**Your objective**
Look for "pink" in the listing below. Gather each line that contains it.

**Dataset extract**
+ + +

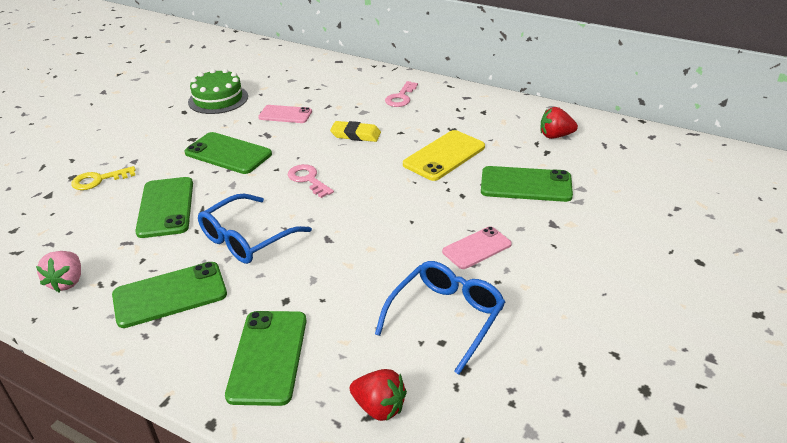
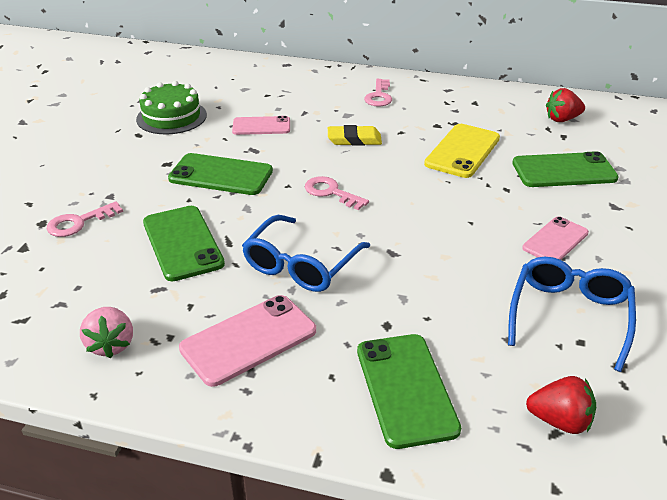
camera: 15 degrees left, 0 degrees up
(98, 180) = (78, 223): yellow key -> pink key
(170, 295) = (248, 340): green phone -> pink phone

+ + +

**Reply**
(98, 180) = (78, 223): yellow key -> pink key
(170, 295) = (248, 340): green phone -> pink phone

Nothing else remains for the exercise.